Records:

:::

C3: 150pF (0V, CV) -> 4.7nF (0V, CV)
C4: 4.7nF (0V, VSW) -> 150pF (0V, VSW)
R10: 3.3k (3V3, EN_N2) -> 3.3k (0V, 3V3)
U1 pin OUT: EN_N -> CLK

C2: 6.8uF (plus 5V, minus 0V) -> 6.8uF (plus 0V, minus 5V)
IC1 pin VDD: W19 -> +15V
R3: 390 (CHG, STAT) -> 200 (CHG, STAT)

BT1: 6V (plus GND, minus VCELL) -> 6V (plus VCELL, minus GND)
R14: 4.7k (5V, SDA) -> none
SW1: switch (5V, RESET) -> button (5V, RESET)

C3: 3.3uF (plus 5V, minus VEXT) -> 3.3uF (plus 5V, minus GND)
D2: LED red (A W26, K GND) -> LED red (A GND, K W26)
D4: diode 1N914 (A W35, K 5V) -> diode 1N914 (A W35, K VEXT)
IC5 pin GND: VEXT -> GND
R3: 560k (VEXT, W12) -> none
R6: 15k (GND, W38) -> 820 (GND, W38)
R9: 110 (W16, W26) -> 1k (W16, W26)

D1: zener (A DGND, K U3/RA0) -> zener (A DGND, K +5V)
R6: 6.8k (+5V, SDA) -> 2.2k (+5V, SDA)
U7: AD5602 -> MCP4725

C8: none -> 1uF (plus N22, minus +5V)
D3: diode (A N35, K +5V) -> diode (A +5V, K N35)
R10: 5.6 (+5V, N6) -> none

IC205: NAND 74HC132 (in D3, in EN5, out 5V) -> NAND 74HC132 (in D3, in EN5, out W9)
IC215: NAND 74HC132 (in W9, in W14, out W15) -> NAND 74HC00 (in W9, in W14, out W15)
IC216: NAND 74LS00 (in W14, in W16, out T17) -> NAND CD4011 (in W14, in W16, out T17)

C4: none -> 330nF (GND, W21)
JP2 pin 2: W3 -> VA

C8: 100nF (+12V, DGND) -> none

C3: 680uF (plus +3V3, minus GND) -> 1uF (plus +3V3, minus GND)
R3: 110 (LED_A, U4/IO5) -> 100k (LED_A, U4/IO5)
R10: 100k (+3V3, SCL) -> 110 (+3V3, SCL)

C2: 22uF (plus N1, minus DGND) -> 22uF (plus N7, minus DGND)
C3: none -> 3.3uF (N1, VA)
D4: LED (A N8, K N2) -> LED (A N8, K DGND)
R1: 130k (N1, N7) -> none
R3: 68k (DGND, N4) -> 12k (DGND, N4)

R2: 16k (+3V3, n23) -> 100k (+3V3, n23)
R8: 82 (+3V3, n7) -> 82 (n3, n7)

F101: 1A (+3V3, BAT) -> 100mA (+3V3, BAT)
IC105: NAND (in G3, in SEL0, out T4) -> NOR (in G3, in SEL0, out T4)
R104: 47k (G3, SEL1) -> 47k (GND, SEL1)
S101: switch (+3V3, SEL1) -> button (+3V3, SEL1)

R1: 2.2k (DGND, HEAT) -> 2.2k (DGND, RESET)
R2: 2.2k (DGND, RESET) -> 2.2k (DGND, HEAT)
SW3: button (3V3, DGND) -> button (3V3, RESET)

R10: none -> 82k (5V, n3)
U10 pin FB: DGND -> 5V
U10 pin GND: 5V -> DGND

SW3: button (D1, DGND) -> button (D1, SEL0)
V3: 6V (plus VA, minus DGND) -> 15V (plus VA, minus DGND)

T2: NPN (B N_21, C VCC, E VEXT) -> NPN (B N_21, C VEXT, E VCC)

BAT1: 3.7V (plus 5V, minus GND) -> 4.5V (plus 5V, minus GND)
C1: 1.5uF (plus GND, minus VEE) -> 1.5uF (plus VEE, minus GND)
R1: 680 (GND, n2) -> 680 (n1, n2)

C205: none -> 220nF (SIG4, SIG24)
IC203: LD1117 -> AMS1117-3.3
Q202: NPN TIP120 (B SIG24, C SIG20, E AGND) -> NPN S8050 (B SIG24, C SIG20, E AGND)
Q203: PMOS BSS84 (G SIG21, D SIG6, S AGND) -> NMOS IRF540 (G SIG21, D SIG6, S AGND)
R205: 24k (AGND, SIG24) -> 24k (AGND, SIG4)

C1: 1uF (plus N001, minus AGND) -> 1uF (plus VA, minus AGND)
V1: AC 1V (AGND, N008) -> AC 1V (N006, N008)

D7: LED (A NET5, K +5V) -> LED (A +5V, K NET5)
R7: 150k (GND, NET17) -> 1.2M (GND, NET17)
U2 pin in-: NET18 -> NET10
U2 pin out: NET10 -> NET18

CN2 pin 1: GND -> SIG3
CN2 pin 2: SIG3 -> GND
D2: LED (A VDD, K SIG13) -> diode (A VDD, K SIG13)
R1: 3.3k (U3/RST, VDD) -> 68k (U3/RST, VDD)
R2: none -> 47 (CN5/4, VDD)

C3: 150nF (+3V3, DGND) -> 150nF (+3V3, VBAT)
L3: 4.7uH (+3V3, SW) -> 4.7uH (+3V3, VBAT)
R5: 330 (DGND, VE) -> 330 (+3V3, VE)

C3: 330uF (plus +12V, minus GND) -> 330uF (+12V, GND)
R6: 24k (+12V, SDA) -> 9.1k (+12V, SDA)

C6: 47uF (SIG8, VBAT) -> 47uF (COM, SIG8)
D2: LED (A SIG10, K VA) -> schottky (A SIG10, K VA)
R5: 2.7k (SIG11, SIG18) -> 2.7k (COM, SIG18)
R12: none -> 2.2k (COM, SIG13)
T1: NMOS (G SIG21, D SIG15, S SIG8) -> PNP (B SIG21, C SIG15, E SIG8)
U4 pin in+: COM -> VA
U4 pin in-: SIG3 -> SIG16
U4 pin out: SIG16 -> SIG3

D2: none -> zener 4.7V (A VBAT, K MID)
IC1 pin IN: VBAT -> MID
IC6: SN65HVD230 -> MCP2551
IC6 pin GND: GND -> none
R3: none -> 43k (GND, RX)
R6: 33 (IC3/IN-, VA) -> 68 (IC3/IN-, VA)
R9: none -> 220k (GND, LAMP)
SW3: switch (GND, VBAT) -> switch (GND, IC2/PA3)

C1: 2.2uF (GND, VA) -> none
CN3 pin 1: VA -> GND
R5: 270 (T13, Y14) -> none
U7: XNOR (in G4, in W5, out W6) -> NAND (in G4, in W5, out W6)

:::

Exercise: Within the material above, transcribe exactly the lines that run from the line holding "U1 pin OUT: EN_N -> CLK" through the line holding "R9: 110 (W16, W26) -> 1k (W16, W26)".

Expected answer:
U1 pin OUT: EN_N -> CLK

C2: 6.8uF (plus 5V, minus 0V) -> 6.8uF (plus 0V, minus 5V)
IC1 pin VDD: W19 -> +15V
R3: 390 (CHG, STAT) -> 200 (CHG, STAT)

BT1: 6V (plus GND, minus VCELL) -> 6V (plus VCELL, minus GND)
R14: 4.7k (5V, SDA) -> none
SW1: switch (5V, RESET) -> button (5V, RESET)

C3: 3.3uF (plus 5V, minus VEXT) -> 3.3uF (plus 5V, minus GND)
D2: LED red (A W26, K GND) -> LED red (A GND, K W26)
D4: diode 1N914 (A W35, K 5V) -> diode 1N914 (A W35, K VEXT)
IC5 pin GND: VEXT -> GND
R3: 560k (VEXT, W12) -> none
R6: 15k (GND, W38) -> 820 (GND, W38)
R9: 110 (W16, W26) -> 1k (W16, W26)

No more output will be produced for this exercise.